**What this task involves**
An exact transcription of the data below, complete and unaltered, is the expected answer.

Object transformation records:
|---|

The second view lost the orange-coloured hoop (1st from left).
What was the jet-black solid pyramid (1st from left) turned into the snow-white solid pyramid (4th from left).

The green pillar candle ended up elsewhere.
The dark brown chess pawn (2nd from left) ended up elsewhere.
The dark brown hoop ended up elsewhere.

|---|

**Written solution**
The second view lost the orange-coloured hoop (1st from left).
What was the jet-black solid pyramid (1st from left) turned into the snow-white solid pyramid (4th from left).

The green pillar candle ended up elsewhere.
The dark brown chess pawn (2nd from left) ended up elsewhere.
The dark brown hoop ended up elsewhere.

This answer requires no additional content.